**LISTING**
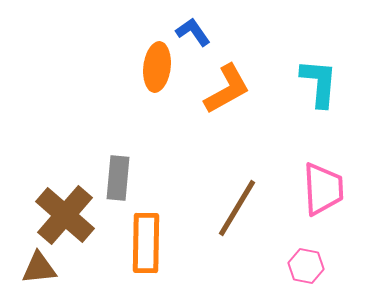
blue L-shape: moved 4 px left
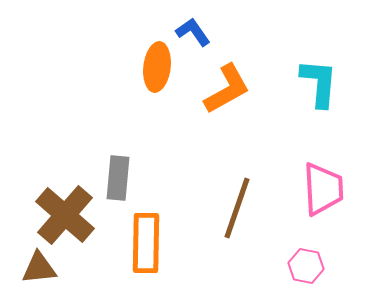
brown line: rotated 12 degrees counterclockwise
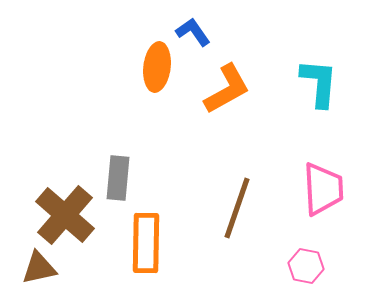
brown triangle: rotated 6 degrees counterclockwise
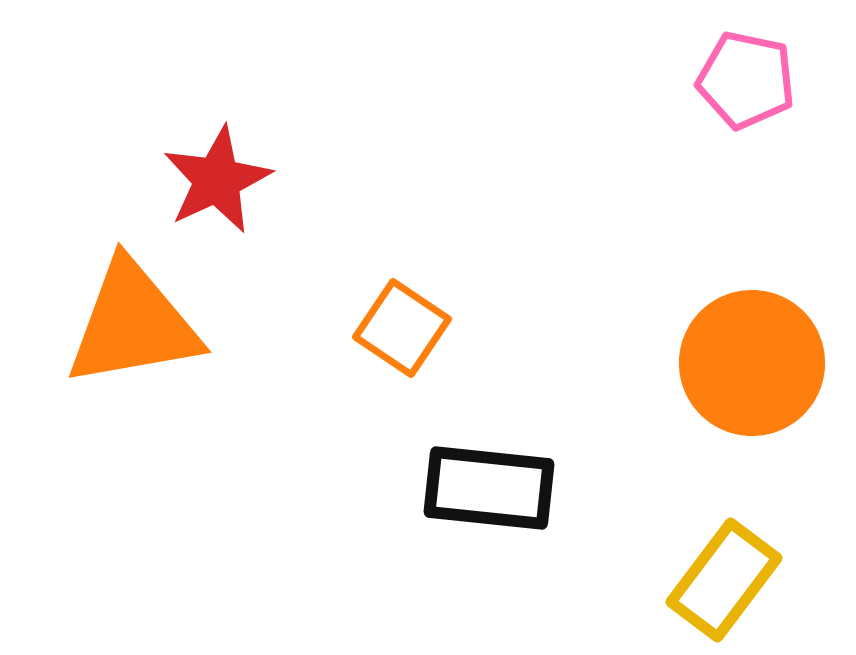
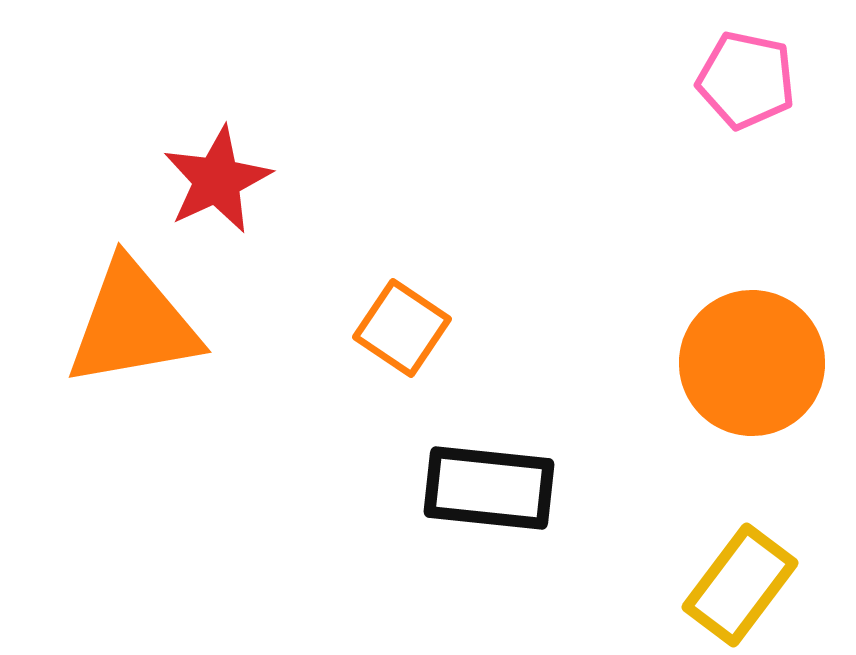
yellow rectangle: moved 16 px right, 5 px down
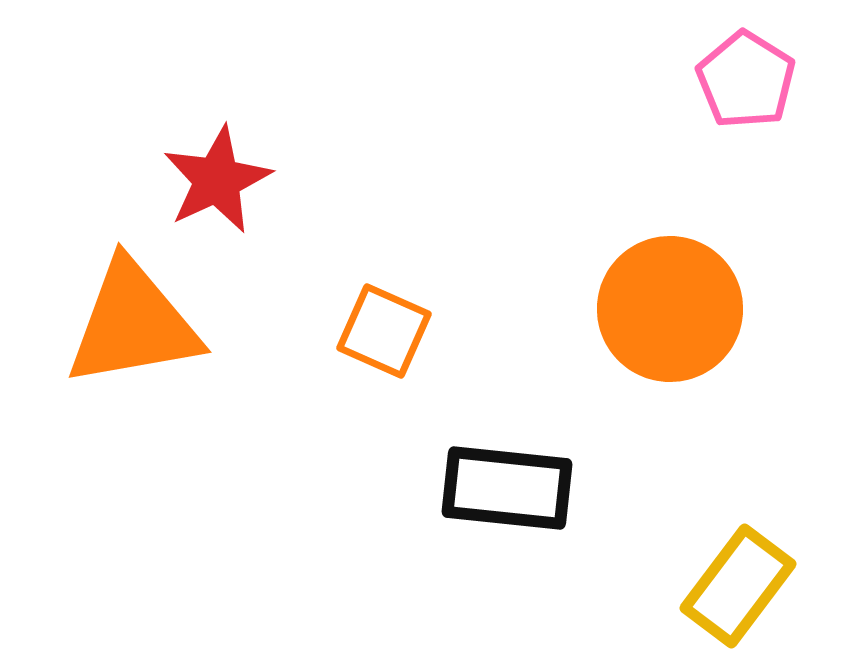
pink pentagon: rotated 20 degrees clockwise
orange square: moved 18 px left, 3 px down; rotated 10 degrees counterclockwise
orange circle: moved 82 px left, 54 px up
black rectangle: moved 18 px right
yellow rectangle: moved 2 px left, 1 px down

**TASK DIRECTIONS**
Can you copy every text line from the items above word for word, omitting the pictures?

**THE COMPLETED TASK**
blue L-shape: moved 4 px left
brown line: rotated 12 degrees counterclockwise
brown triangle: rotated 6 degrees counterclockwise
yellow rectangle: moved 16 px right, 5 px down
pink pentagon: rotated 20 degrees clockwise
orange square: moved 18 px left, 3 px down; rotated 10 degrees counterclockwise
orange circle: moved 82 px left, 54 px up
black rectangle: moved 18 px right
yellow rectangle: moved 2 px left, 1 px down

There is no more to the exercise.